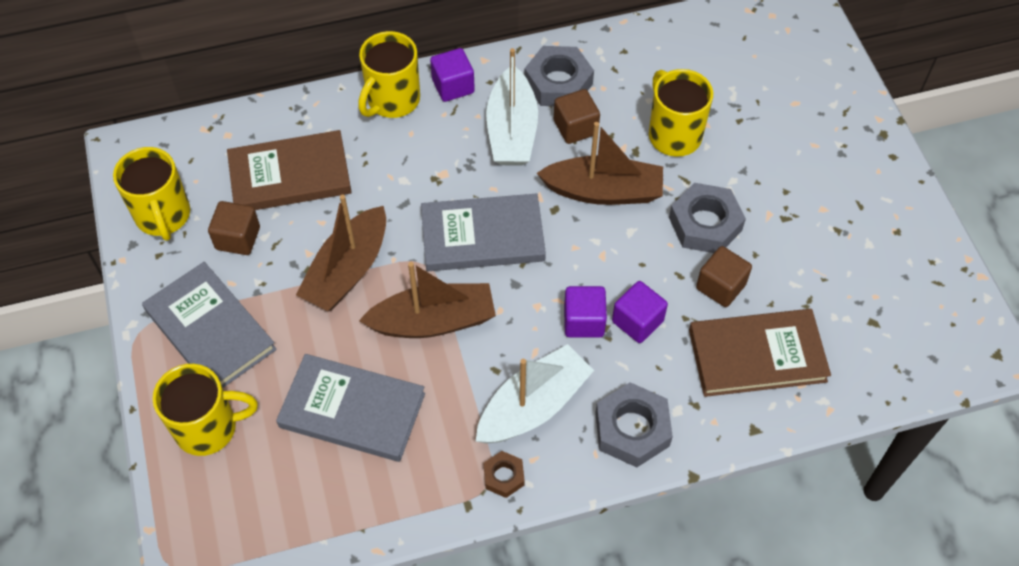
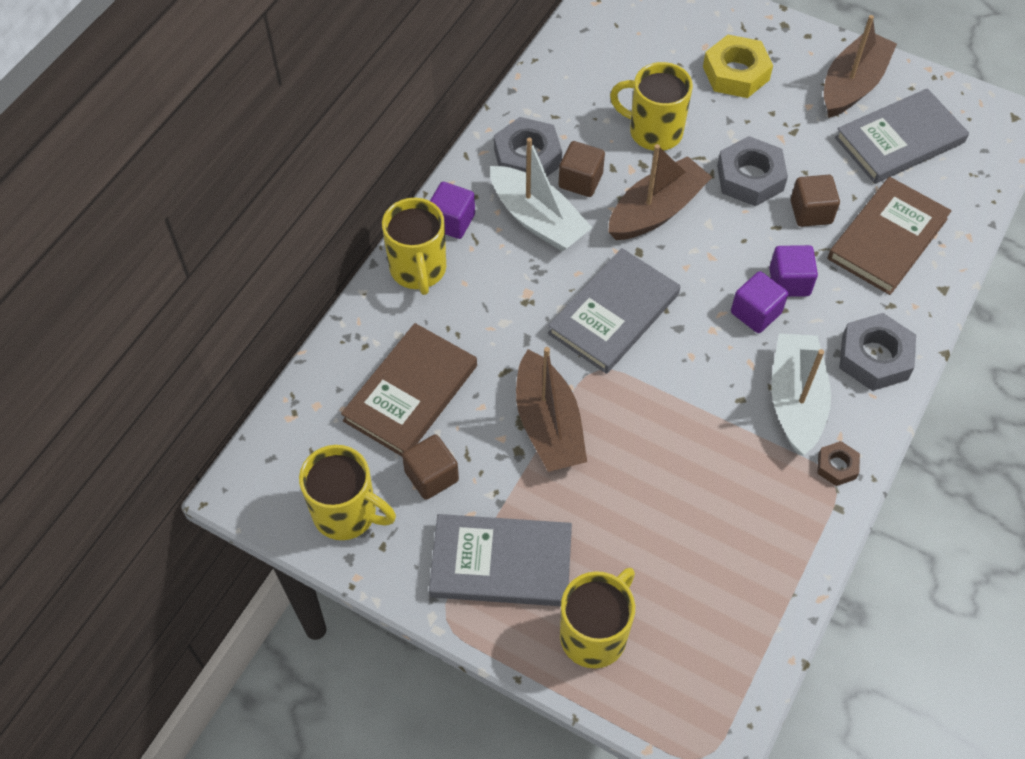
camera: 45 degrees left, 0 degrees up
(352, 410) = (681, 520): grey book -> grey book (899, 140)
(433, 321) = (656, 405): brown boat -> brown boat (852, 85)
(794, 140) = (736, 73): none -> yellow nut

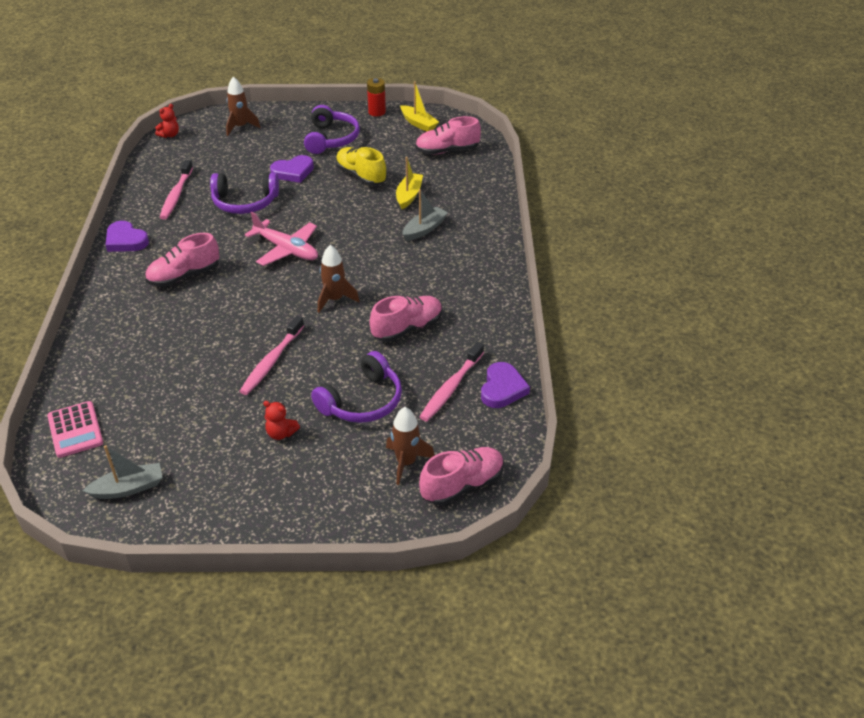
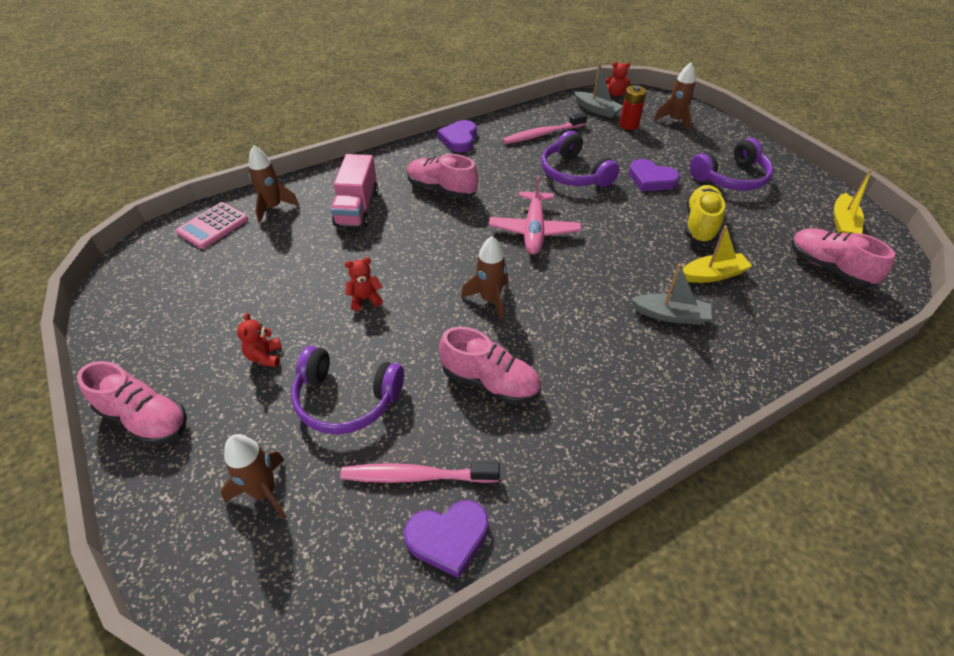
camera: 60 degrees right, 5 degrees up
(92, 383) = (273, 207): none -> brown rocket
(128, 488) = (153, 290): grey boat -> grey boat (597, 110)
(154, 331) = (357, 208): none -> pink truck
(272, 361) = (365, 299): pink toothbrush -> red teddy bear
(377, 112) = (816, 185): red battery -> red battery (629, 125)
(462, 485) = (247, 575): pink shoe -> pink shoe (145, 419)

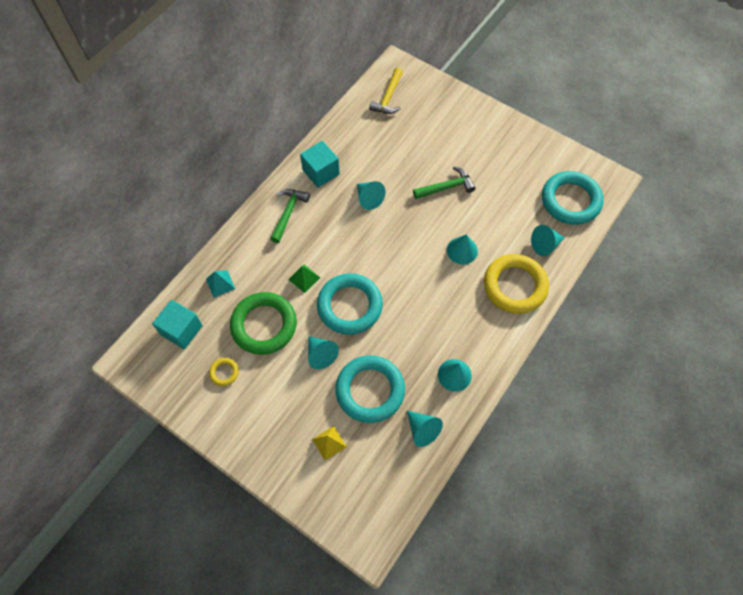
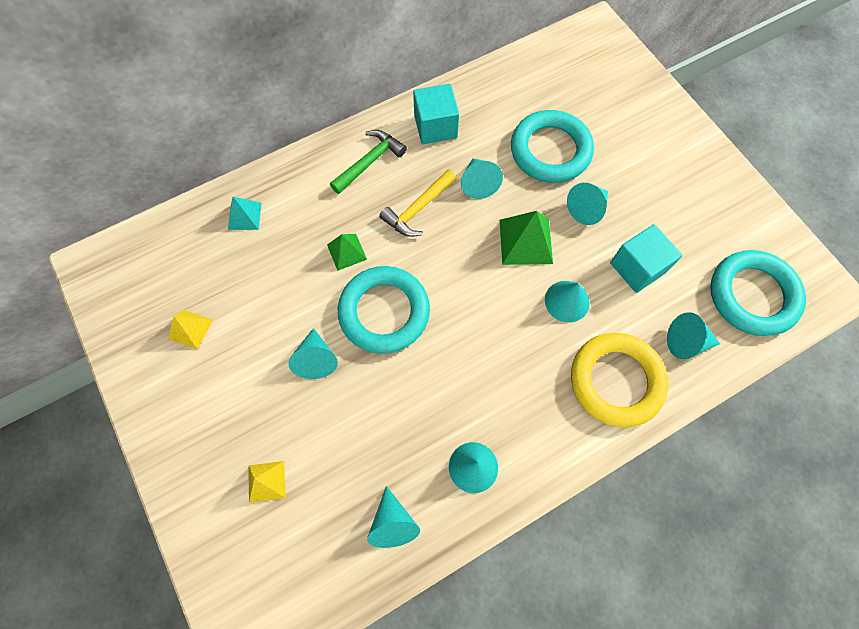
camera: 25 degrees right, 5 degrees up
(181, 330) = (170, 254): turquoise cube -> turquoise cube (637, 267)
(224, 372) = (190, 329): yellow ring -> yellow pyramid
(264, 325) = (268, 290): green ring -> none
(370, 390) = (353, 436): turquoise ring -> turquoise ring (550, 151)
(388, 97) = (567, 65): yellow hammer -> yellow hammer (418, 209)
(418, 223) = (526, 241): none -> green pyramid
(446, 187) = (587, 208): green hammer -> turquoise cone

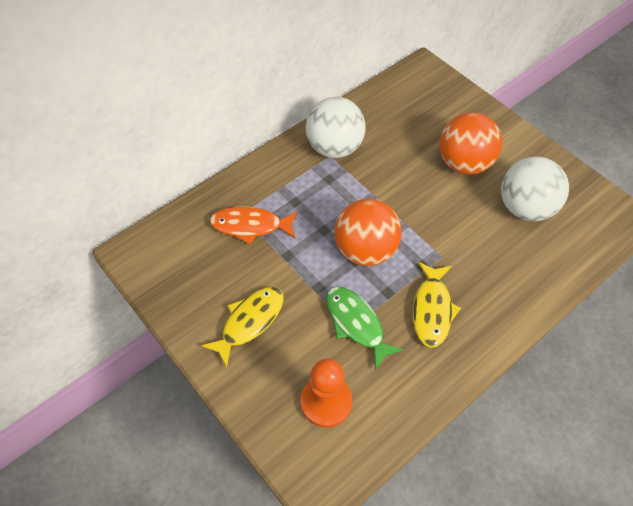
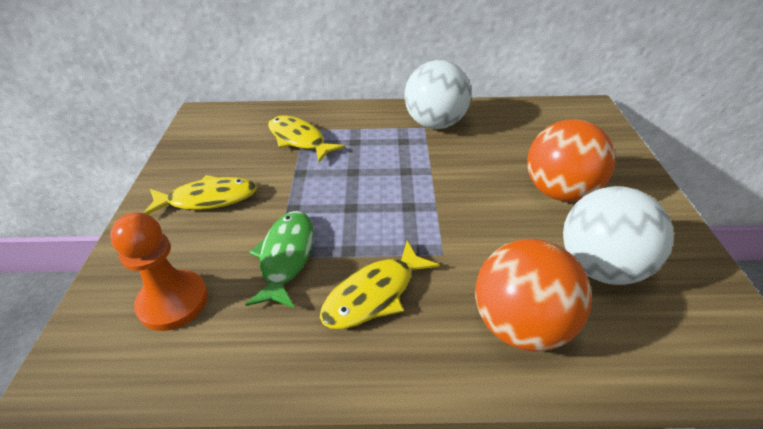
camera: 40 degrees right, 15 degrees down
(250, 226) = (299, 139): orange fish -> yellow fish
(365, 250) = (370, 205): orange ball -> orange ball (520, 324)

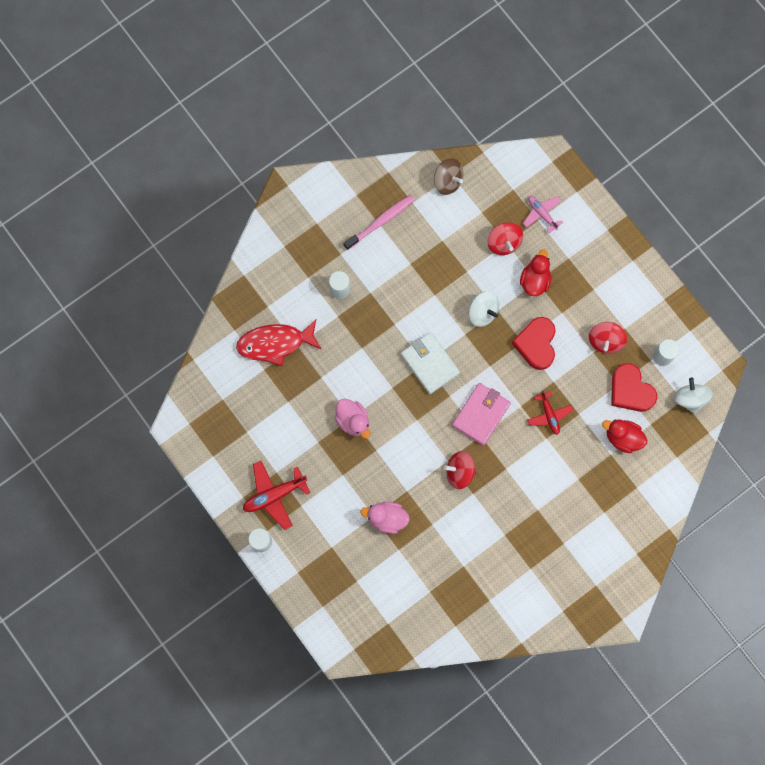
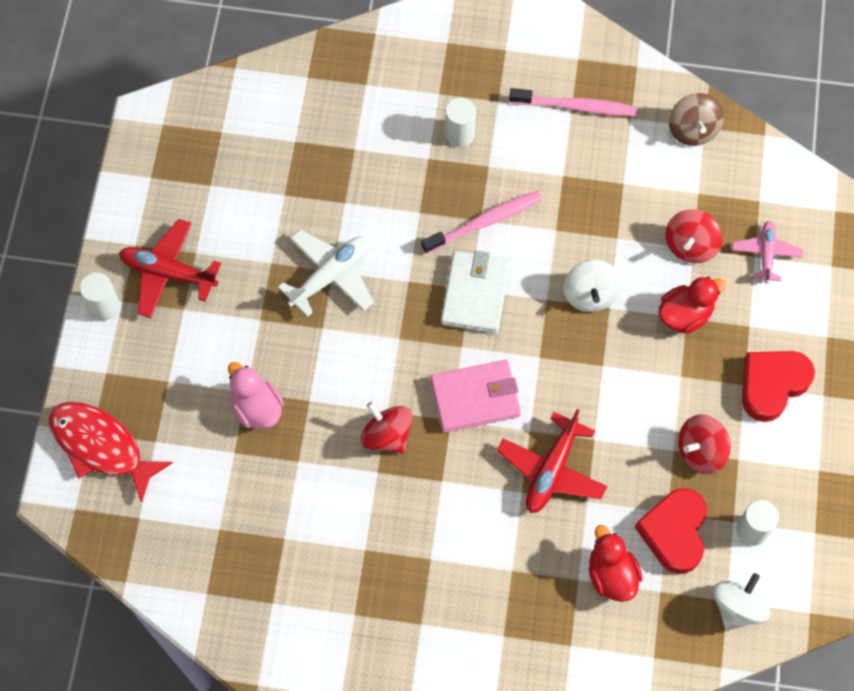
camera: 45 degrees right, 10 degrees down
(275, 343) = (334, 127): red fish -> red fish (101, 447)
(353, 421) = (330, 276): pink duck -> white plane
(397, 323) = (484, 222): none -> pink toothbrush
(536, 344) = (616, 382): red heart -> red heart (772, 385)
(549, 415) = (551, 470): red plane -> red plane, size x1.54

********************

Job item: Only the lines from the one with "(181, 330) = (170, 254): turquoise" through the final line of the data should be written out, exactly and including both ends. Skip the pictures.

Task output:
(181, 330) = (170, 254): turquoise cube -> turquoise cube (637, 267)
(224, 372) = (190, 329): yellow ring -> yellow pyramid
(264, 325) = (268, 290): green ring -> none
(370, 390) = (353, 436): turquoise ring -> turquoise ring (550, 151)
(388, 97) = (567, 65): yellow hammer -> yellow hammer (418, 209)
(418, 223) = (526, 241): none -> green pyramid
(446, 187) = (587, 208): green hammer -> turquoise cone

camera: 40 degrees right, 15 degrees down
(250, 226) = (299, 139): orange fish -> yellow fish
(365, 250) = (370, 205): orange ball -> orange ball (520, 324)

camera: 45 degrees right, 10 degrees down
(275, 343) = (334, 127): red fish -> red fish (101, 447)
(353, 421) = (330, 276): pink duck -> white plane
(397, 323) = (484, 222): none -> pink toothbrush
(536, 344) = (616, 382): red heart -> red heart (772, 385)
(549, 415) = (551, 470): red plane -> red plane, size x1.54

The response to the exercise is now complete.